*** Opening DATASET RECORDS ***

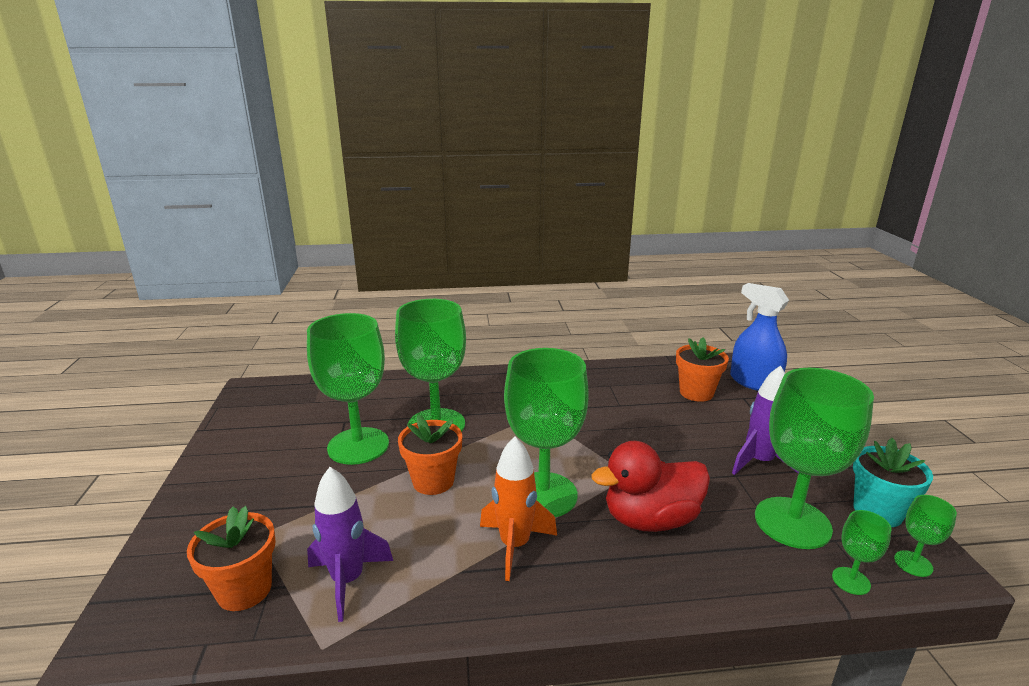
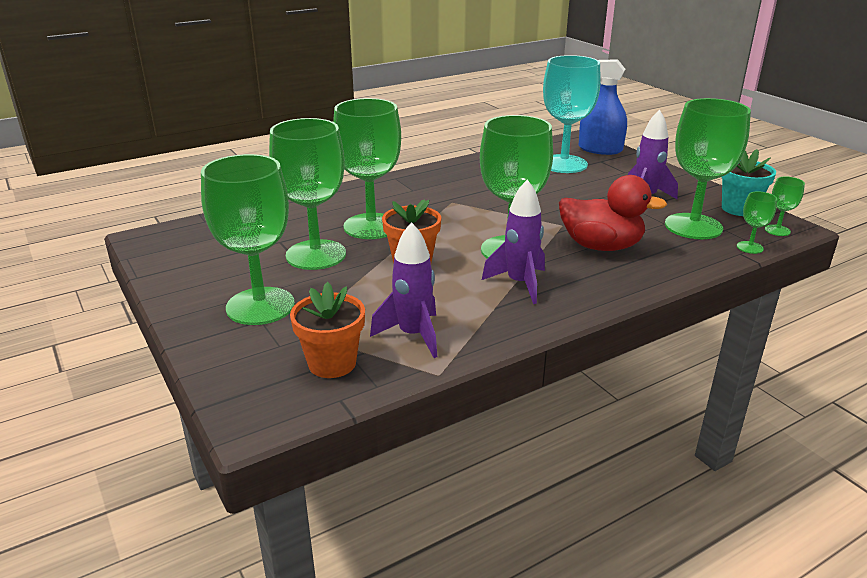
camera: 25 degrees left, 5 degrees up
(257, 493) = (260, 306): none -> green goblet
(514, 545) = (519, 284): orange rocket -> purple rocket
(650, 519) = (601, 246): red duck -> red duck turned 120 degrees counterclockwise
(696, 393) = (563, 164): orange flower pot -> turquoise goblet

*** Closing DATASET RECORDS ***

▸ WHAT YOU NEED TO DO
Where a line of the records above holds the word "degrees", copy that line.

▸ PROBLEM SOLUTION
camera: 25 degrees left, 5 degrees up
(650, 519) = (601, 246): red duck -> red duck turned 120 degrees counterclockwise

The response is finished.